| Worum es geht |
Geben Sie sämtliche folgenden Datensätze Zeile für Zeile unverändert wieder.

| Vorliegende Datensätze |
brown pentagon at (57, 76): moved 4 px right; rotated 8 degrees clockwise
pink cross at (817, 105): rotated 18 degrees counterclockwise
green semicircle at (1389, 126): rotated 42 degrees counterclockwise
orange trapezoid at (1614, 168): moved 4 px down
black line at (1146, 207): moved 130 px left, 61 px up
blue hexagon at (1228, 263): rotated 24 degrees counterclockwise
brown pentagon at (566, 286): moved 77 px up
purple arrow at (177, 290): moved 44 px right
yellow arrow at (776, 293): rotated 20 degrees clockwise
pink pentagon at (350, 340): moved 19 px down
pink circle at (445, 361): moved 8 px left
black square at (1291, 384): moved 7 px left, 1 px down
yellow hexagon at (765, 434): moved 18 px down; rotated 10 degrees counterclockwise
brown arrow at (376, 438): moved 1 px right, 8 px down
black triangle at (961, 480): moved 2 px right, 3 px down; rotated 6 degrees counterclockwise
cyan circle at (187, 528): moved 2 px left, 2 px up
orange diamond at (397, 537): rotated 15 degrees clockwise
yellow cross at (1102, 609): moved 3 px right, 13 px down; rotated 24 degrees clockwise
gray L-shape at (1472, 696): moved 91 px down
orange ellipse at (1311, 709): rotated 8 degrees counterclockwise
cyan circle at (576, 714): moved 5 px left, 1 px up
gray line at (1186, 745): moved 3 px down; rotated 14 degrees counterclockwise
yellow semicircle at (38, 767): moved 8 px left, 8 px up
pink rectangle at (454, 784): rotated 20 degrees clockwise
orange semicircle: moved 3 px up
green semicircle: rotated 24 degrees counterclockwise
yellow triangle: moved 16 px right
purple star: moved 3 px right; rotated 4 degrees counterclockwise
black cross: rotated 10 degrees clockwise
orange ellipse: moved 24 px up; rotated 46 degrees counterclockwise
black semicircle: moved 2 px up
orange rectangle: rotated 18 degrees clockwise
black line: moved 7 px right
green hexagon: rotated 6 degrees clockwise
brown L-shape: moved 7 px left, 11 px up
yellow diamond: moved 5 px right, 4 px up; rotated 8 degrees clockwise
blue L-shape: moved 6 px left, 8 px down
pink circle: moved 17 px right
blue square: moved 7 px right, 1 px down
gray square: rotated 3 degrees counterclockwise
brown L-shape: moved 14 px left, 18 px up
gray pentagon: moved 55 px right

| Antwort zur Aufgabe |
brown pentagon at (57, 76): moved 4 px right; rotated 8 degrees clockwise
pink cross at (817, 105): rotated 18 degrees counterclockwise
green semicircle at (1389, 126): rotated 42 degrees counterclockwise
orange trapezoid at (1614, 168): moved 4 px down
black line at (1146, 207): moved 130 px left, 61 px up
blue hexagon at (1228, 263): rotated 24 degrees counterclockwise
brown pentagon at (566, 286): moved 77 px up
purple arrow at (177, 290): moved 44 px right
yellow arrow at (776, 293): rotated 20 degrees clockwise
pink pentagon at (350, 340): moved 19 px down
pink circle at (445, 361): moved 8 px left
black square at (1291, 384): moved 7 px left, 1 px down
yellow hexagon at (765, 434): moved 18 px down; rotated 10 degrees counterclockwise
brown arrow at (376, 438): moved 1 px right, 8 px down
black triangle at (961, 480): moved 2 px right, 3 px down; rotated 6 degrees counterclockwise
cyan circle at (187, 528): moved 2 px left, 2 px up
orange diamond at (397, 537): rotated 15 degrees clockwise
yellow cross at (1102, 609): moved 3 px right, 13 px down; rotated 24 degrees clockwise
gray L-shape at (1472, 696): moved 91 px down
orange ellipse at (1311, 709): rotated 8 degrees counterclockwise
cyan circle at (576, 714): moved 5 px left, 1 px up
gray line at (1186, 745): moved 3 px down; rotated 14 degrees counterclockwise
yellow semicircle at (38, 767): moved 8 px left, 8 px up
pink rectangle at (454, 784): rotated 20 degrees clockwise
orange semicircle: moved 3 px up
green semicircle: rotated 24 degrees counterclockwise
yellow triangle: moved 16 px right
purple star: moved 3 px right; rotated 4 degrees counterclockwise
black cross: rotated 10 degrees clockwise
orange ellipse: moved 24 px up; rotated 46 degrees counterclockwise
black semicircle: moved 2 px up
orange rectangle: rotated 18 degrees clockwise
black line: moved 7 px right
green hexagon: rotated 6 degrees clockwise
brown L-shape: moved 7 px left, 11 px up
yellow diamond: moved 5 px right, 4 px up; rotated 8 degrees clockwise
blue L-shape: moved 6 px left, 8 px down
pink circle: moved 17 px right
blue square: moved 7 px right, 1 px down
gray square: rotated 3 degrees counterclockwise
brown L-shape: moved 14 px left, 18 px up
gray pentagon: moved 55 px right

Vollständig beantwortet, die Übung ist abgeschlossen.